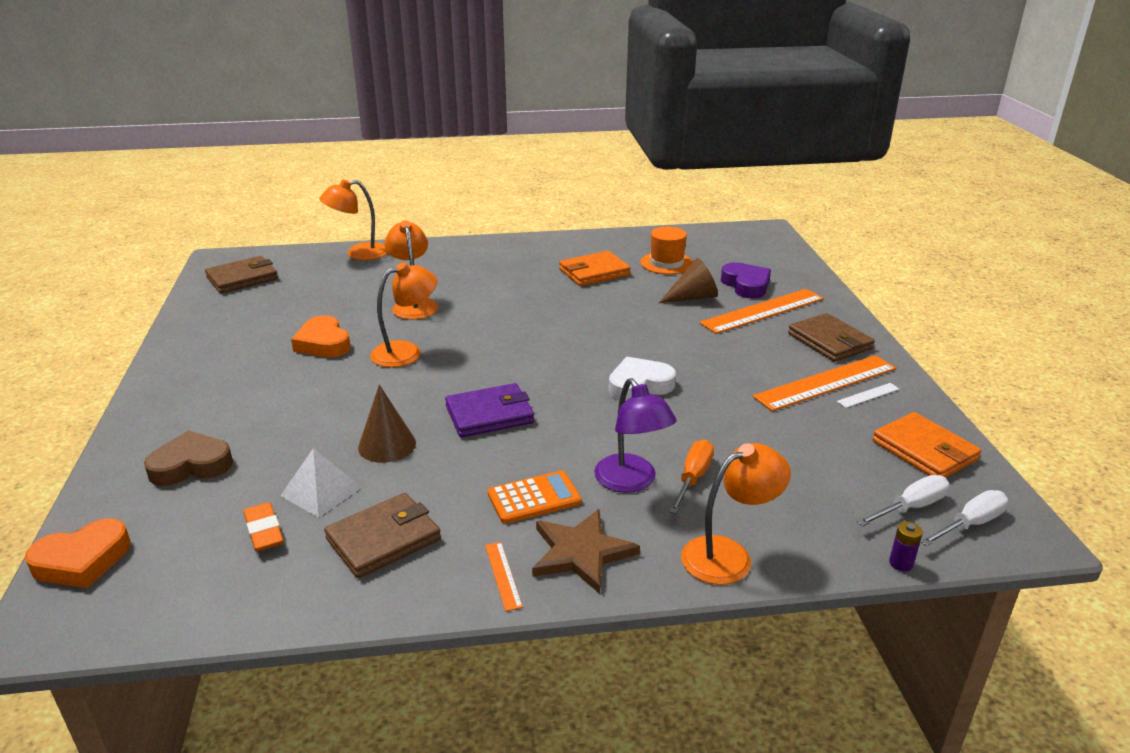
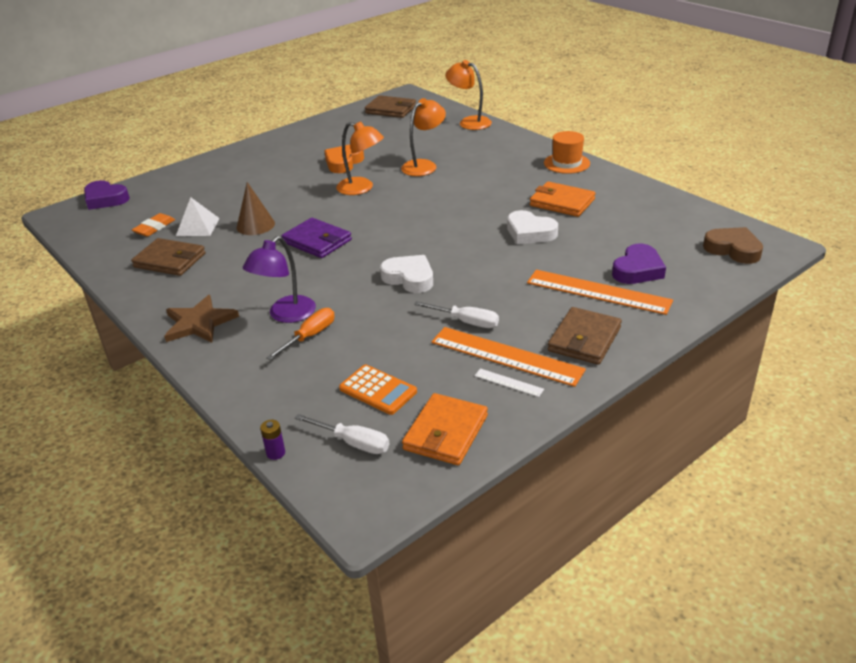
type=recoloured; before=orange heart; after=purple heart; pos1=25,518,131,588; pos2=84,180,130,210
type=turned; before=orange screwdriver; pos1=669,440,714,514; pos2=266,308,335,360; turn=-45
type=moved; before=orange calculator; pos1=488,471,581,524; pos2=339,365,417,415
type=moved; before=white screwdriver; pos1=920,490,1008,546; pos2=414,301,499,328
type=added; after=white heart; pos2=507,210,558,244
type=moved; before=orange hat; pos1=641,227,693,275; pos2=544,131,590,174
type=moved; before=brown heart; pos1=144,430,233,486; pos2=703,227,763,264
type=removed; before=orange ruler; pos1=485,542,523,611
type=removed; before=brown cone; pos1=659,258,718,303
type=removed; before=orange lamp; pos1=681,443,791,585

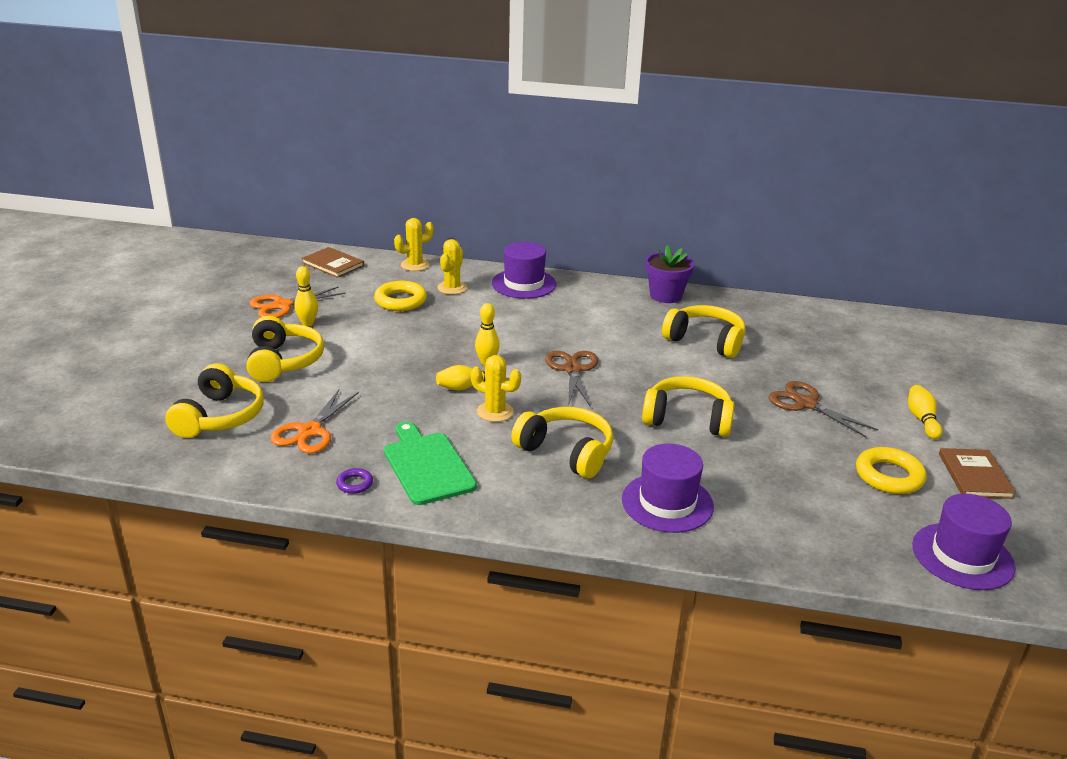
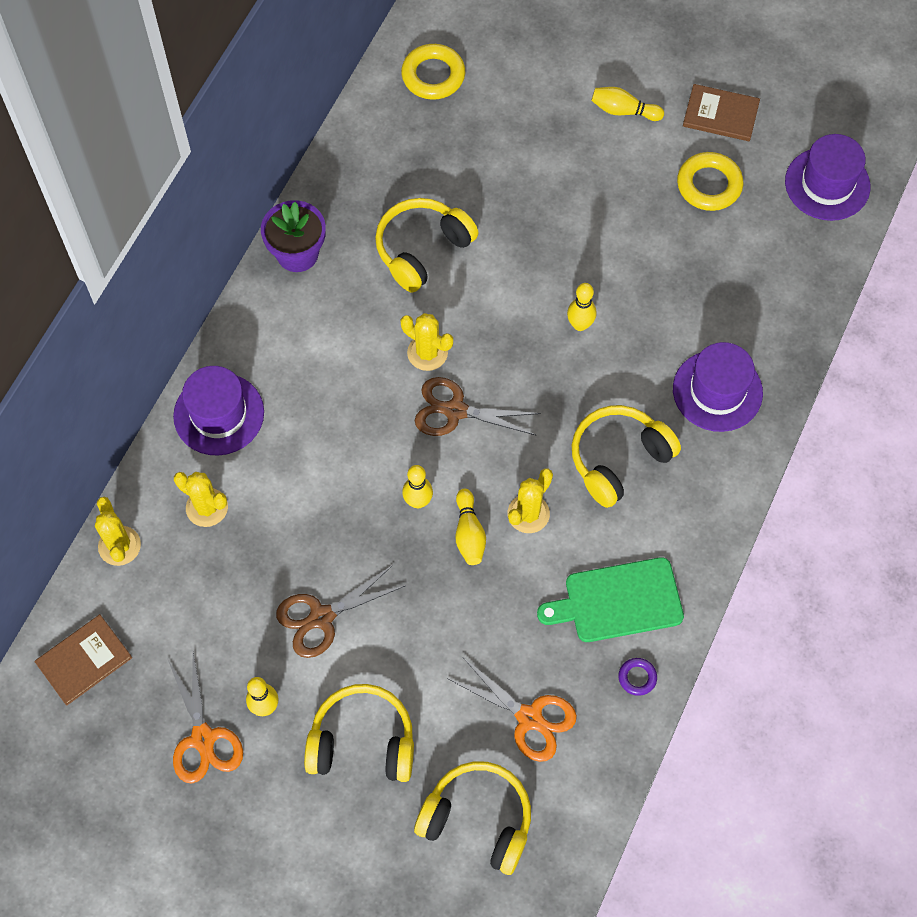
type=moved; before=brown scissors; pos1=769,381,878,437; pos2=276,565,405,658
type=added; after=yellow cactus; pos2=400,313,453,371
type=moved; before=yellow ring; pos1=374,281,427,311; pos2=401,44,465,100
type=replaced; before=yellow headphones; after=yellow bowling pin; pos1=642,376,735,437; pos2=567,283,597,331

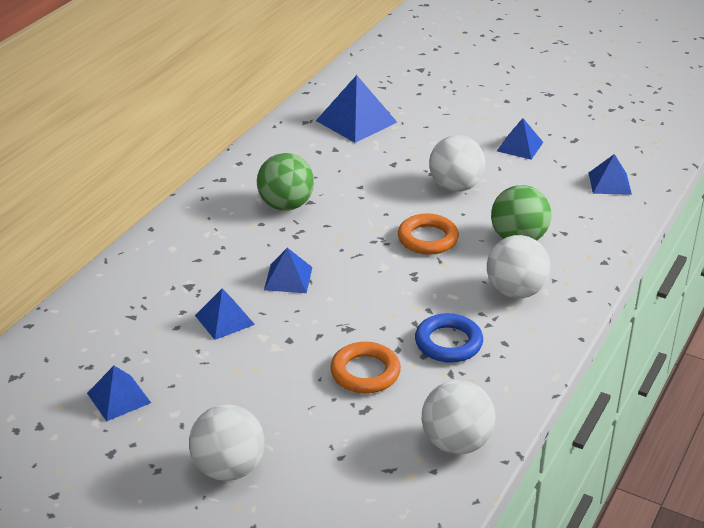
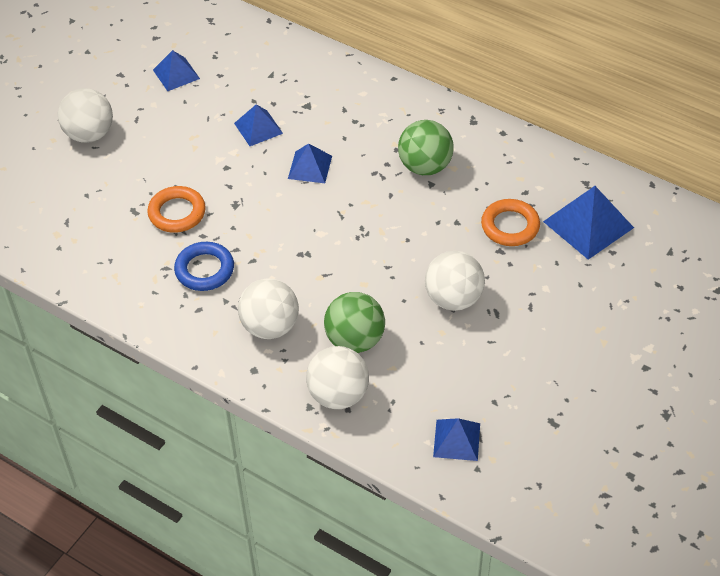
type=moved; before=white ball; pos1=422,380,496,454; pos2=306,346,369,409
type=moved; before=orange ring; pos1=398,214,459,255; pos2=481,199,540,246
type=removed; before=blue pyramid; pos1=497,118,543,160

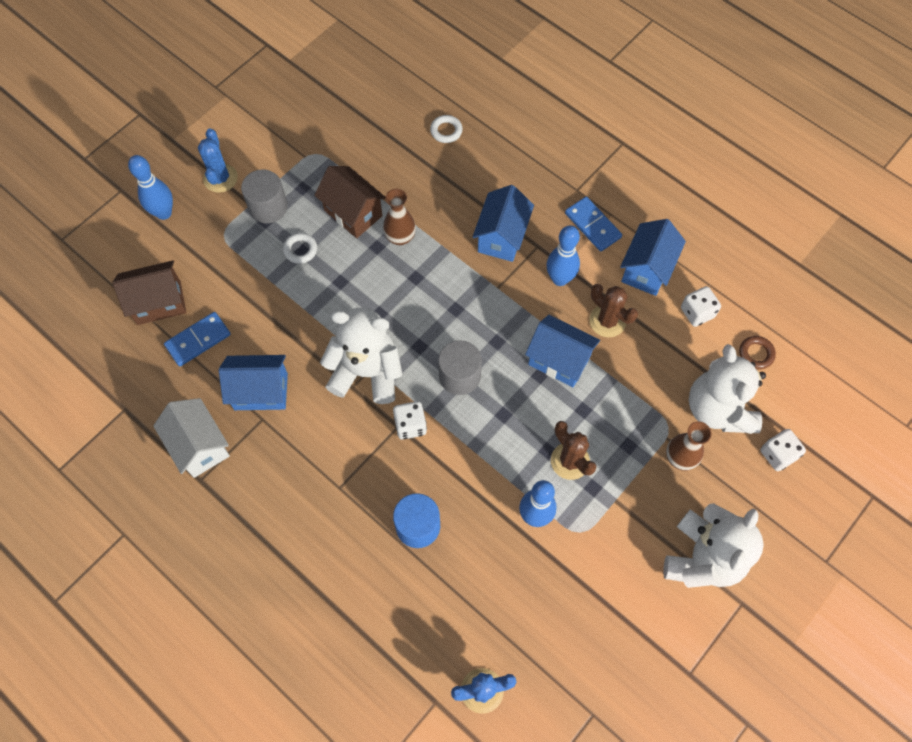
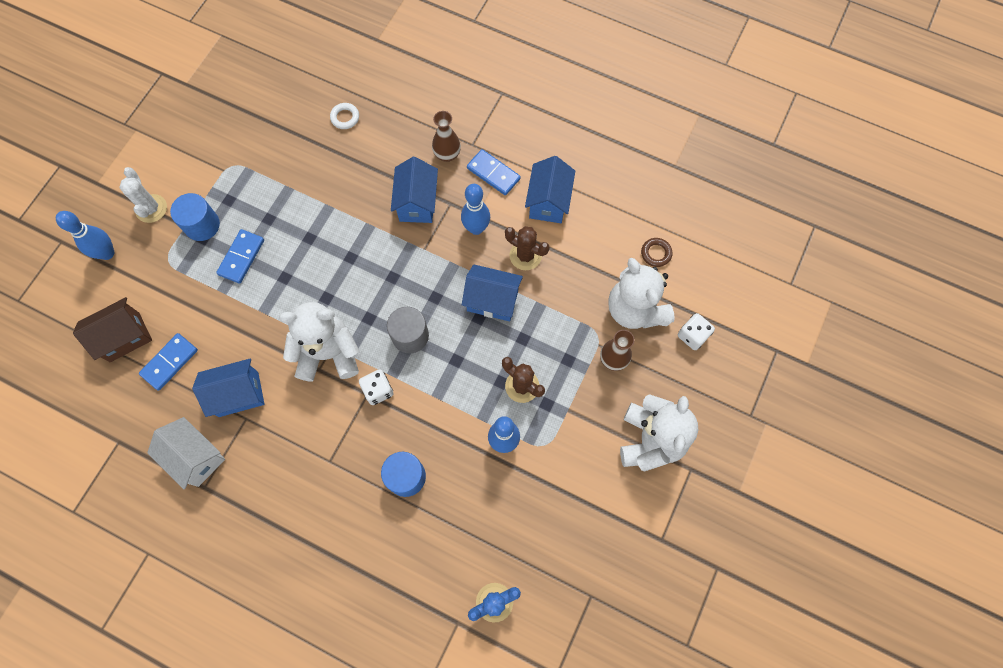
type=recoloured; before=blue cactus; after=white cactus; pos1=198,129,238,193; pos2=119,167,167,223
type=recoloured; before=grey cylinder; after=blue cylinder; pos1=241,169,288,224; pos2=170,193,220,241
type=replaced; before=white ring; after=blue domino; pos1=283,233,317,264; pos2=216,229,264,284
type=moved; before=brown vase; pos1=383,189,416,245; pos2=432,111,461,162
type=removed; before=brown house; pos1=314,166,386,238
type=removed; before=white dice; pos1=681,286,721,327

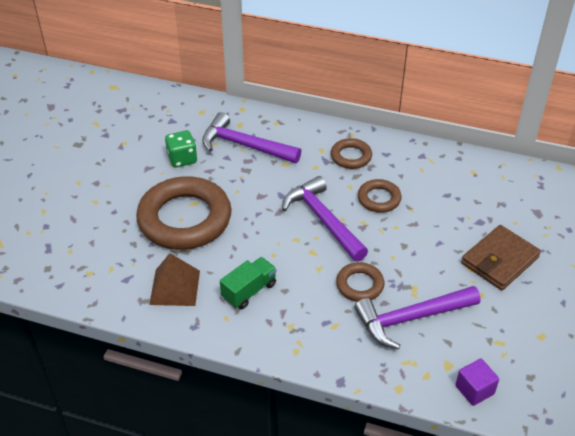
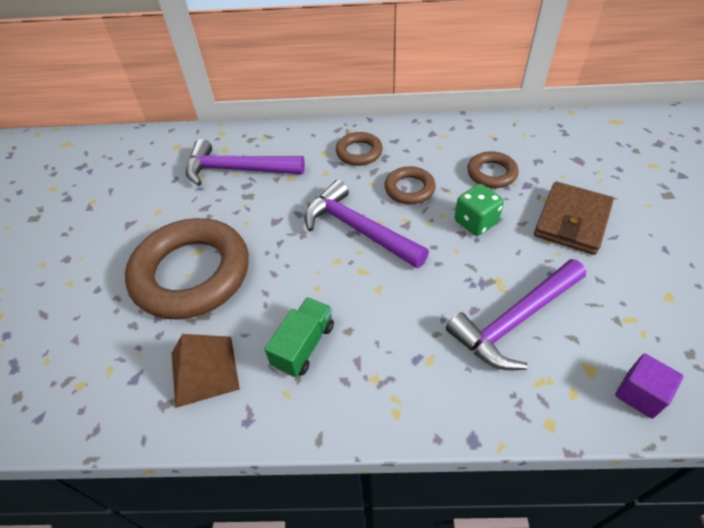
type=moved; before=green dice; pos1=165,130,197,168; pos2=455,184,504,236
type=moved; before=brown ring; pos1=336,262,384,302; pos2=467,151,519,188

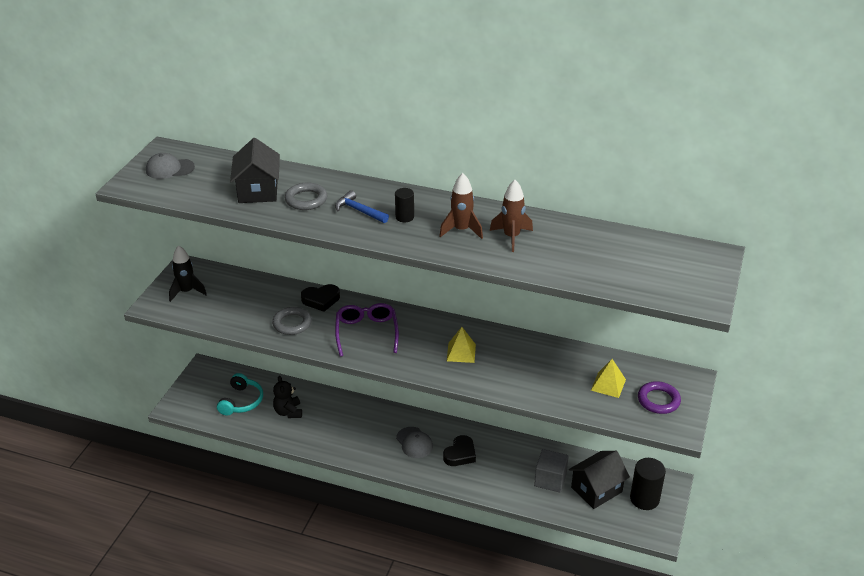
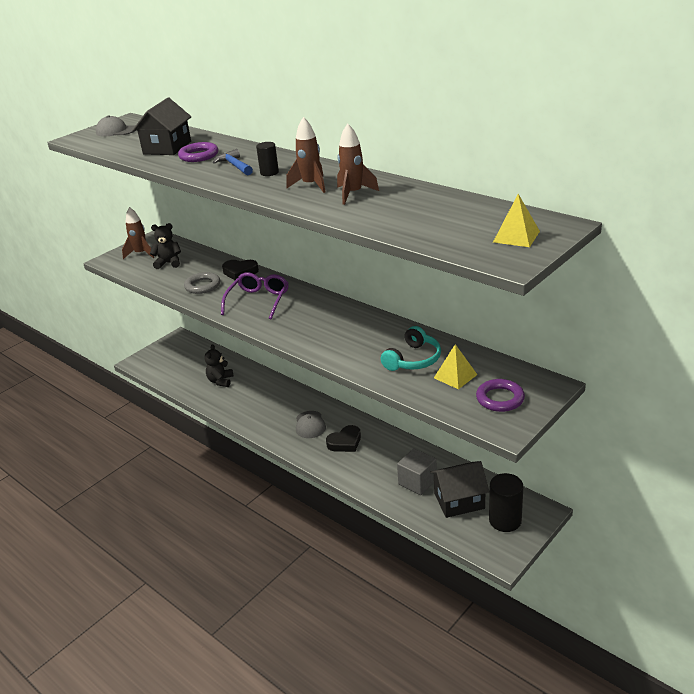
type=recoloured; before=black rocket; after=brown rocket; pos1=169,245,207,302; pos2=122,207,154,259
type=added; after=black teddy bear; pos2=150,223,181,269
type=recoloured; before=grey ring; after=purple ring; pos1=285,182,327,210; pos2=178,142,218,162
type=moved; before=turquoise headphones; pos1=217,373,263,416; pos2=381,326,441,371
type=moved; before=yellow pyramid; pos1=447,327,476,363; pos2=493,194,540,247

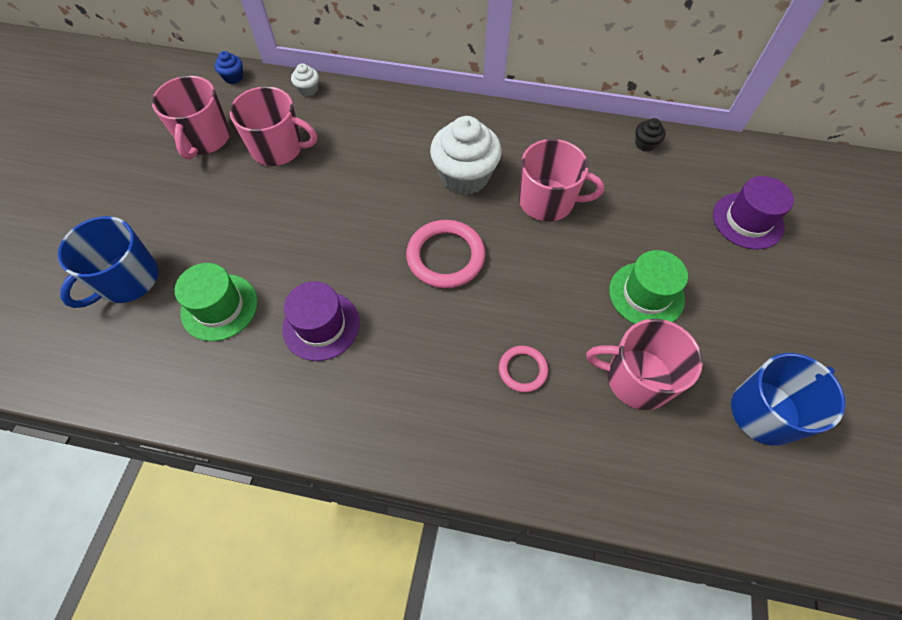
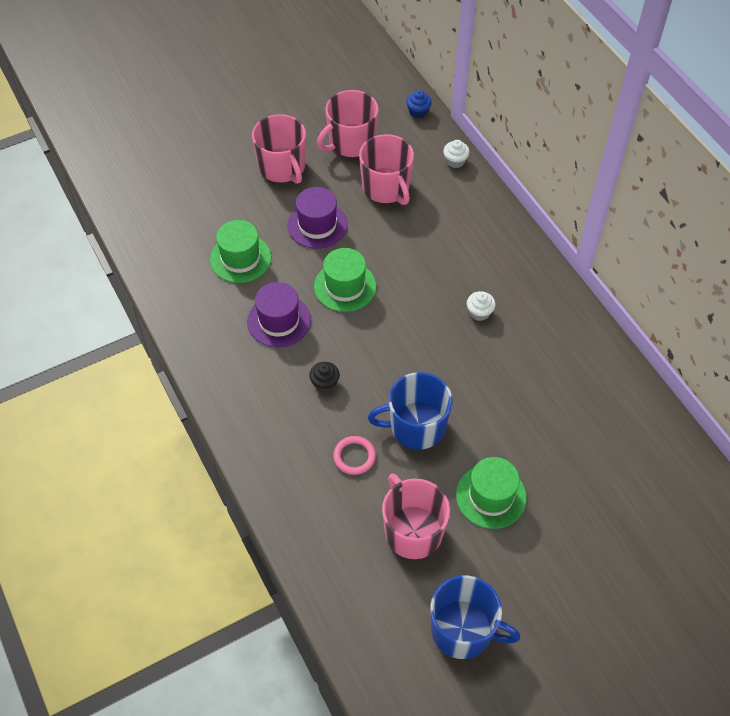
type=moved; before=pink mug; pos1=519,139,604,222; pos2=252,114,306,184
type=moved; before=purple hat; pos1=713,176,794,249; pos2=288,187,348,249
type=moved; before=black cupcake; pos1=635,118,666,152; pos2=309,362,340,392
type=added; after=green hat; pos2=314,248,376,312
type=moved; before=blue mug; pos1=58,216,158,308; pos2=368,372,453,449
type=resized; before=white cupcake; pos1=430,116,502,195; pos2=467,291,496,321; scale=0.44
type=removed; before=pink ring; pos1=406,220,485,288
______
## Task prompt
Copy out the lines above exactly, beginning at the one that contains "type=moved; before=white screwdriver;" and ending at the one that contains "type=moved; before=brown heart;".

## Task output
type=moved; before=white screwdriver; pos1=920,490,1008,546; pos2=414,301,499,328
type=added; after=white heart; pos2=507,210,558,244
type=moved; before=orange hat; pos1=641,227,693,275; pos2=544,131,590,174
type=moved; before=brown heart; pos1=144,430,233,486; pos2=703,227,763,264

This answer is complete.